> What you will do
Only the lines from the one containing "padlock (brown) <216,81>" through the end of the data below should be copied, each exactly as written and with both ends kept.
** Opening Information shown block **
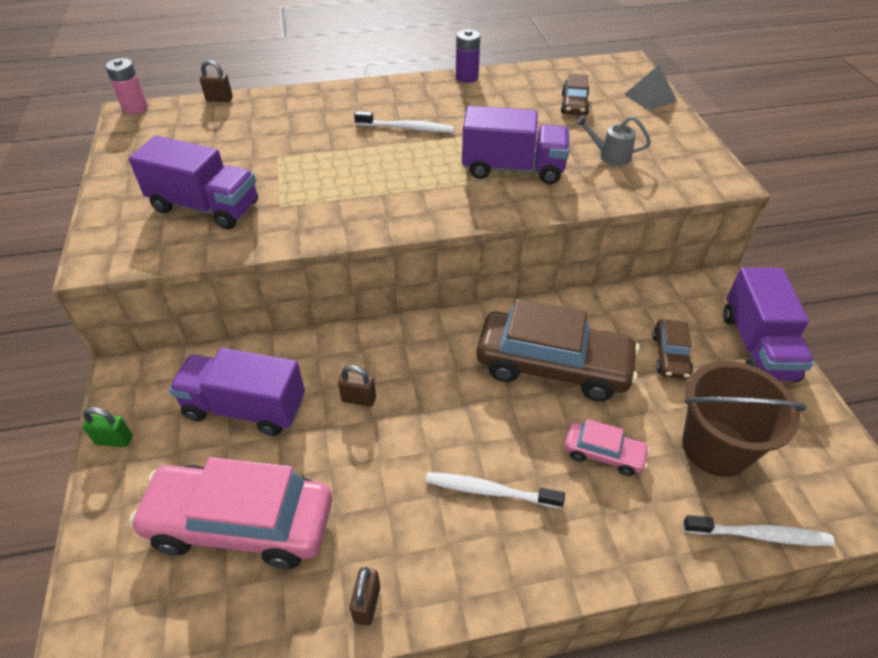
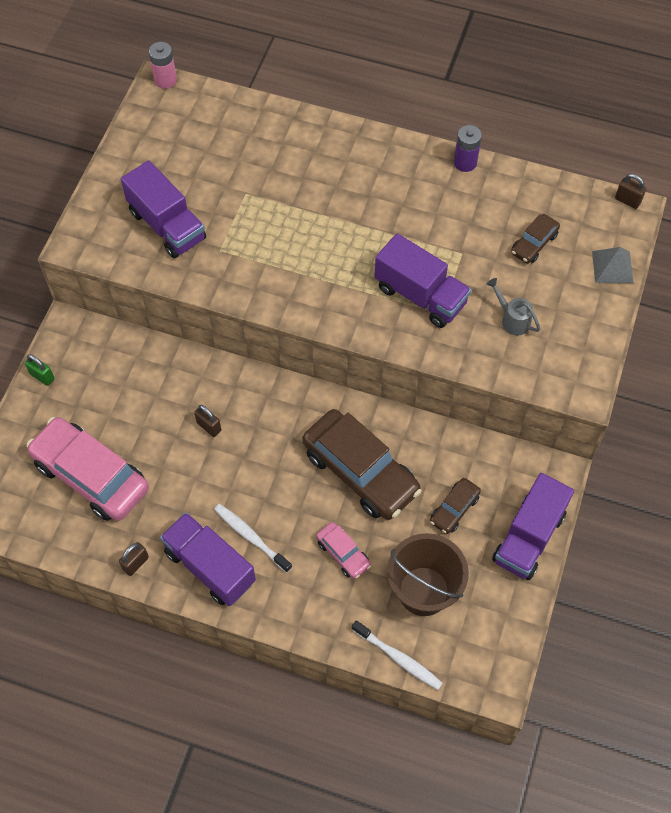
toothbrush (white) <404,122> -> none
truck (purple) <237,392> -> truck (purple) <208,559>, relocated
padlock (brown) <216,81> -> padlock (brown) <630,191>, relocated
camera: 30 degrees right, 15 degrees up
** Closing Information shown block **
> Solution to the problem
padlock (brown) <216,81> -> padlock (brown) <630,191>, relocated
camera: 30 degrees right, 15 degrees up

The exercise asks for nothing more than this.